WORK ITEM.
The answer must be every line from the entries below that includes "schottky".

EXERCISE MATERIAL.

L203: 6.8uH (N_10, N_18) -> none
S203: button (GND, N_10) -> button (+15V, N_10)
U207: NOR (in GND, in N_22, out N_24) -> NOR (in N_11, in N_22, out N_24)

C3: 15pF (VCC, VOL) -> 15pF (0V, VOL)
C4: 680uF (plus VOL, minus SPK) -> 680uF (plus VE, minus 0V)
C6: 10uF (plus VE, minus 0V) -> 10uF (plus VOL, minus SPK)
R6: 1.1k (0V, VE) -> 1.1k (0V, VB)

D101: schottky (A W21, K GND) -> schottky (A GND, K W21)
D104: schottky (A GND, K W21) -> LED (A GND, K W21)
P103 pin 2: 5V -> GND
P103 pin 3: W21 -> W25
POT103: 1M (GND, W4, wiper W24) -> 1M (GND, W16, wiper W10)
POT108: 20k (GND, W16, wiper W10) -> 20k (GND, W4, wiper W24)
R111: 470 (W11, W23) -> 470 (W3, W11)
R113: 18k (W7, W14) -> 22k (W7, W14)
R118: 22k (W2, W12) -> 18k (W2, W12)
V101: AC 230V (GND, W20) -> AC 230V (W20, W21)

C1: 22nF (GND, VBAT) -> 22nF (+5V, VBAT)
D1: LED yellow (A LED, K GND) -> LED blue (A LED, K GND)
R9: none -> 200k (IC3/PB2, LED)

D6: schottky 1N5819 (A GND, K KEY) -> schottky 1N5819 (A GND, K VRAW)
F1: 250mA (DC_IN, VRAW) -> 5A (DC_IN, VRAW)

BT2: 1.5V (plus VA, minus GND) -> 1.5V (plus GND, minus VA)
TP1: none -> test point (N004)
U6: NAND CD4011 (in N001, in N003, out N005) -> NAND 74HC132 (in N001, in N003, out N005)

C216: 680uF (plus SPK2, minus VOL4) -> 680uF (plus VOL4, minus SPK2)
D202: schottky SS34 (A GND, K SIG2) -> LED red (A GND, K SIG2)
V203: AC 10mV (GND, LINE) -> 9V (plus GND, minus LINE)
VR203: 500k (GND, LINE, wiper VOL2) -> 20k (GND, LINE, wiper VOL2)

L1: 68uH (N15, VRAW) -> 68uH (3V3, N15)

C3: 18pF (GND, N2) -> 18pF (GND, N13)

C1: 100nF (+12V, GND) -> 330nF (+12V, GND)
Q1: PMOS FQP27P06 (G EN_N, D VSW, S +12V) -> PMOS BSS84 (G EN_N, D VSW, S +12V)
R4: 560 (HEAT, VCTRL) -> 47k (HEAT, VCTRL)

RESULT OF THIS EXERCISE.
D101: schottky (A W21, K GND) -> schottky (A GND, K W21)
D104: schottky (A GND, K W21) -> LED (A GND, K W21)
D6: schottky 1N5819 (A GND, K KEY) -> schottky 1N5819 (A GND, K VRAW)
D202: schottky SS34 (A GND, K SIG2) -> LED red (A GND, K SIG2)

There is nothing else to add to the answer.